◆ Exercise task: Please rewrite the listing starting at its first line and ending at the line that contains "ees''8( r8 des''4)", with "acciaccatura" changed to "appoggiatura" and everything else left as is. Omit the pictures.

--*--

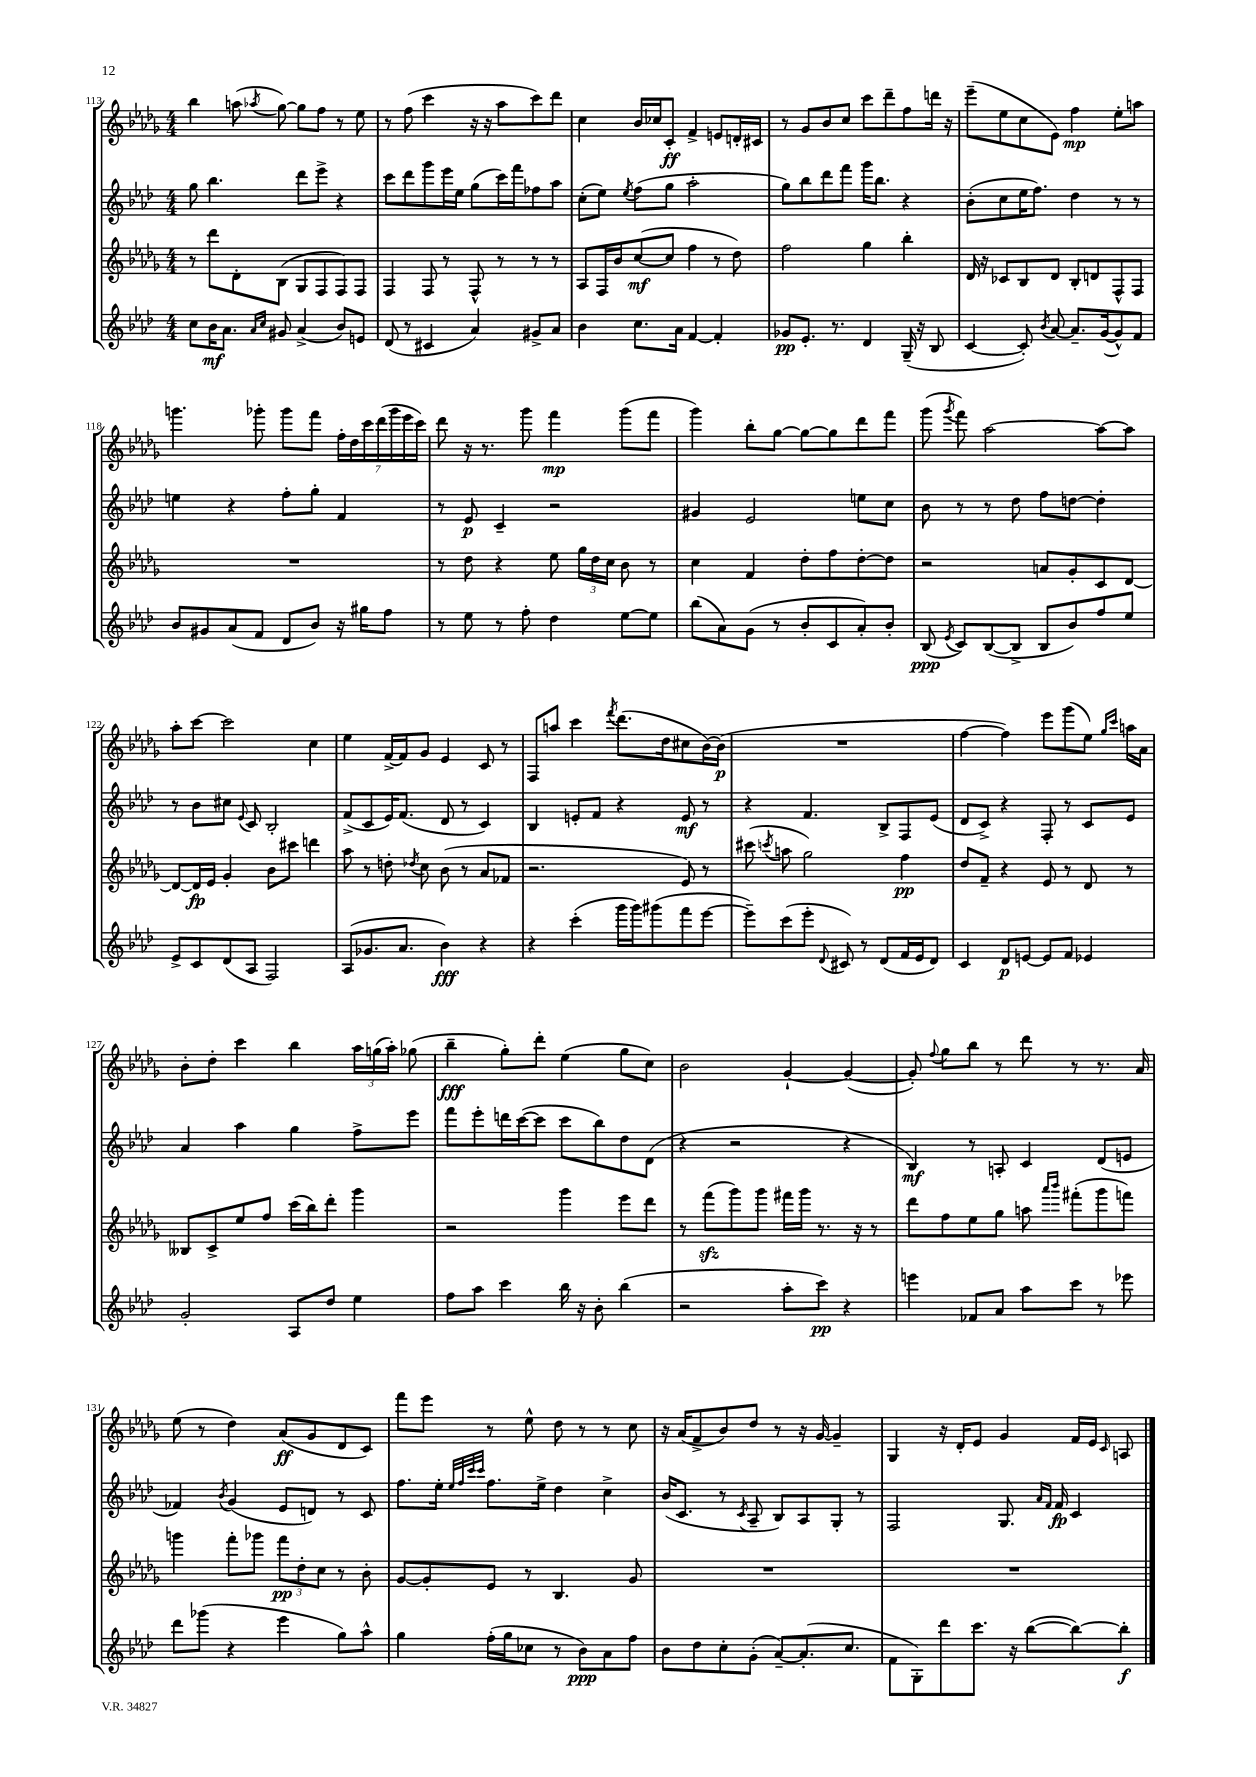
<<
\new StaffGroup <<
\new Staff = "s0" {
    \clef treble \key des \major \numericTimeSignature \time 4/4
    \autoBeamOff bes''4 a''8( \acciaccatura { aes''8 } ges''8~) ges''8[ f''8] r8 ees''8 |
    r8 f''8( c'''4 r16 r16 aes''8[ c'''8) des'''8] |
    c''4 bes'16[ ces''16 c'8]-.\ff f'4-> e'8[ d'16-. cis'16] |
    r8 ges'8[ bes'8 c''8] c'''8[ des'''8-- f''8 d'''16] r16 |
    ees'''8[--( ees''8 c''8 ees'8]) f''4\mp ees''8[-. a''8] |
    g'''4. ges'''8-. ges'''8[ f'''8] \tuplet 7/4 { f''16[-. des''16 c'''16 des'''16( ges'''16 ees'''16 c'''16]) } |
    des'''8 r16 r8. ges'''8 f'''4\mp ges'''8[( f'''8] |
    ges'''4) bes''8[-. ges''8]~ ges''8[~ ges''8 des'''8 f'''8] |
    ges'''8( \acciaccatura { ges'''8 } f'''8) aes''2~ aes''8[~ aes''8] |
    aes''8[-. c'''8]~ c'''2 c''4 |
    ees''4 f'16[~-> f'16 ges'8] ees'4 c'8 r8 |
    f8[ a''8] c'''4 \acciaccatura { f'''8 } des'''8.[( des''16 cis''8 bes'16~) bes'16]\p( |
    R1 |
    f''4~ f''4) ees'''8[ ges'''8( ees''8]) \grace { ges''16[ c'''16] } a''16[ aes'16] |
    bes'8[-. des''8]-. c'''4 bes''4 \tuplet 3/2 { aes''16[ g''16( aes''16]-.) } ges''8( |
    bes''4--\fff ges''8[-.) des'''8]-. ees''4( ges''8[ c''8]) |
    bes'2 ges'4~-! ges'4~( |
    ges'8-.) \appoggiatura { f''8 } ges''8[ bes''8] r8 des'''8 r8 r8. aes'16 |
    ees''8( r8 des''4) aes'8[\ff( ges'8 des'8 c'8]) |
    f'''8[ ees'''8] r8 ees''8-^ des''8 r8 r8 c''8 |
    r16 aes'16[( f'8-> bes'8) des''8] r8 r16 ges'16~ ges'4-- |
    ges4 r16 des'16[-. ees'8] ges'4 f'16[ ees'16] \grace { c'16 } a8 \bar "|." |
}
\new Staff = "s1" {
    \clef treble \key aes \major \numericTimeSignature \time 4/4
    \autoBeamOff g''8 bes''4. des'''8[ ees'''8]-> r4 |
    c'''8[ des'''8 g'''8 ees'''16 ees''16] g''8[( c'''16) f'''16 fes''8 aes''8] |
    c''8[-.( ees''8]) \acciaccatura { ees''8 } f''8[( g''8] aes''2-. |
    g''8[) bes''8 des'''8 f'''8] g'''16[ bes''8.] r4 |
    bes'8[-.( c''8 ees''16 f''8.]) des''4 r8 r8 |
    e''4 r4 f''8[-. g''8]-. f'4 |
    r8 ees'8\p c'4-- r2 |
    gis'4 ees'2 e''8[ c''8] |
    bes'8 r8 r8 des''8 f''8[ d''8]~ d''4-. |
    r8 bes'8[ cis''8] \appoggiatura { ees'8 } c'8 bes2-. |
    f'8[->( c'8 ees'16) f'8.]( des'8 r8 c'4) |
    bes4 e'8[-. f'8] r4 e'8\mf r8 |
    r4 f'4. bes8[-> f8 ees'8]( |
    des'8[ c'8]->) r4 f8-. r8 c'8[ ees'8] |
    aes'4 aes''4 g''4 f''8[-> ees'''8] |
    f'''8[ ees'''8-. d'''16 c'''16~( c'''8] c'''8[ bes''8) des''8 des'8]( |
    r4 r2 r4 |
    bes4\mf) r8 a8-. c'4 des'8[( e'8] |
    fes'4) \acciaccatura { bes'8 } g'4( ees'8[ d'8]) r8 c'8 |
    f''8.[ ees''16]-. \grace { ees''32[ f''32 c'''32 c'''32] } f''8.[ ees''16]-> des''4 c''4-> |
    bes'16[( c'8.] r8 \acciaccatura { c'8 } aes8-- bes8[) aes8 g8]-. r8 |
    f2 g8. \grace { aes'16[ f'16] } f'16\fp c'4 \bar "|." |
}
\new Staff = "s2" {
    \clef treble \key des \major \numericTimeSignature \time 4/4
    \autoBeamOff r8 des'''8[ des'8-. bes8]( ges8[ f8 f8) f8] |
    f4 f8 r8 f8-^ r8 r8 r8 |
    aes8[ f16 bes'16 c''8~\mf( c''8] f''4 r8 des''8) |
    f''2 ges''4 bes''4-. |
    des'16 r16 ces'8[ bes8 des'8] bes8[-. d'8 f8-^ f8] |
    R1 |
    r8 des''8 r4 ees''8 \tuplet 3/2 { ges''16[ des''16 c''16] } bes'8 r8 |
    c''4 f'4 des''8[-. f''8 des''8~-. des''8] |
    r2 a'8[ ges'8-. c'8 des'8]~ |
    des'8[~ des'16\fp ees'16] ges'4-. bes'8[ cis'''8] d'''4 |
    aes''8 r8 d''8-. \acciaccatura { des''8 } c''8 bes'8( r8 aes'8[ fes'8] |
    r2. ees'8) r8 |
    cis'''8( \acciaccatura { c'''8 } a''8 ges''2) f''4\pp |
    des''8[ f'8]-- r4 ees'8 r8 des'8 r8 |
    beses8[ c'8-> ees''8 f''8] c'''16[( bes''16) des'''8]-. ges'''4 |
    r2 ges'''4 ees'''8[ des'''8] |
    r8 f'''8[\sfz( ges'''8) ges'''8] fis'''16[ ges'''16] r8. r16 r8 |
    des'''8[ f''8 ees''8 ges''8] a''8 \grace { aes'''16[ bes'''16] } fis'''8[-.( ges'''8 f'''8]) |
    g'''4 f'''8[-. ges'''8] \tuplet 3/2 { f'''8[\pp des''8-. c''8] } r8 bes'8-. |
    ges'8[~ ges'8-. ees'8] r8 bes4. ges'8 |
    R1 |
    R1 \bar "|." |
}
\new Staff = "s3" {
    \clef treble \key aes \major \numericTimeSignature \time 4/4
    \autoBeamOff c''8[ bes'16\mf aes'8.] \grace { aes'16[ c''16] } gis'8 aes'4->( bes'8[) e'8] |
    des'8( r8 cis'4 aes'4) gis'8[-> aes'8] |
    bes'4 c''8.[ aes'16] f'4~ f'4-. |
    ges'8[\pp ees'8.]-. r8. des'4 g16--( r16 bes8 |
    c'4~ c'8-.) \acciaccatura { bes'8 } aes'8~ aes'8.[-- g'16~( g'8-^) f'8] |
    bes'8[ gis'8 aes'8( f'8] des'8[ bes'8]) r16 gis''16[ f''8] |
    r8 ees''8 r8 f''8-. des''4 ees''8[~ ees''8] |
    bes''8[( aes'8) g'8]( r8 bes'8[-. c'8 aes'8-.) bes'8]-. |
    bes8\ppp( \acciaccatura { ees'8 } c'8[) bes8~( bes8]-> bes8[ bes'8) f''8 ees''8] |
    ees'8[-> c'8 des'8( aes8] f2) |
    aes8[( ges'8. aes'8.] bes'4\fff) r4 |
    r4 c'''4-.( g'''16[ g'''16) gis'''8( f'''8 ees'''8]~ |
    ees'''8[--) c'''8( ees'''8]-. \appoggiatura { des'8 } cis'8) r8 des'8[( f'16 ees'16 des'8]) |
    c'4 des'8[\p e'8]~ e'8[ f'8] ees'4 |
    g'2-. aes8[ des''8] ees''4 |
    f''8[ aes''8] c'''4 bes''16 r16 bes'8-. bes''4( |
    r2 aes''8[-. c'''8]\pp) r4 |
    e'''4 fes'8[ aes'8] aes''8[ c'''8] r8 ees'''8 |
    des'''8[ ges'''8]( r4 ees'''4 g''8[) aes''8]-^ |
    g''4 f''16[-.( g''16 ces''8] r8 bes'8[\ppp) aes'8 f''8] |
    bes'8[ des''8 c''8-. g'8]-.( aes'8[~--) aes'8.-.( c''8.] |
    f'8[ g8-.) des'''8 c'''8.] r16 bes''8[~( bes''8~) bes''8]-.\f \bar "|." |
}
>>
>>
\layout { \context { \Score currentBarNumber = #113 } }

--*--

◆ Reply to the exercise:
<<
\new StaffGroup <<
\new Staff = "s0" {
    \clef treble \key des \major \numericTimeSignature \time 4/4
    \autoBeamOff bes''4 a''8( \appoggiatura { aes''8 } ges''8~) ges''8[ f''8] r8 ees''8 |
    r8 f''8( c'''4 r16 r16 aes''8[ c'''8) des'''8] |
    c''4 bes'16[ ces''16 c'8]-.\ff f'4-> e'8[ d'16-. cis'16] |
    r8 ges'8[ bes'8 c''8] c'''8[ des'''8-- f''8 d'''16] r16 |
    ees'''8[--( ees''8 c''8 ees'8]) f''4\mp ees''8[-. a''8] |
    g'''4. ges'''8-. ges'''8[ f'''8] \tuplet 7/4 { f''16[-. des''16 c'''16 des'''16( ges'''16 ees'''16 c'''16]) } |
    des'''8 r16 r8. ges'''8 f'''4\mp ges'''8[( f'''8] |
    ges'''4) bes''8[-. ges''8]~ ges''8[~ ges''8 des'''8 f'''8] |
    ges'''8( \appoggiatura { ges'''8 } f'''8) aes''2~ aes''8[~ aes''8] |
    aes''8[-. c'''8]~ c'''2 c''4 |
    ees''4 f'16[~-> f'16 ges'8] ees'4 c'8 r8 |
    f8[ a''8] c'''4 \appoggiatura { f'''8 } des'''8.[( des''16 cis''8 bes'16~) bes'16]\p( |
    R1 |
    f''4~ f''4) ees'''8[ ges'''8( ees''8]) \grace { ges''16[ c'''16] } a''16[ aes'16] |
    bes'8[-. des''8]-. c'''4 bes''4 \tuplet 3/2 { aes''16[ g''16( aes''16]-.) } ges''8( |
    bes''4--\fff ges''8[-.) des'''8]-. ees''4( ges''8[ c''8]) |
    bes'2 ges'4~-! ges'4~( |
    ges'8-.) \appoggiatura { f''8 } ges''8[ bes''8] r8 des'''8 r8 r8. aes'16 |
    ees''8( r8 des''4) aes'8[\ff( ges'8 des'8 c'8]) |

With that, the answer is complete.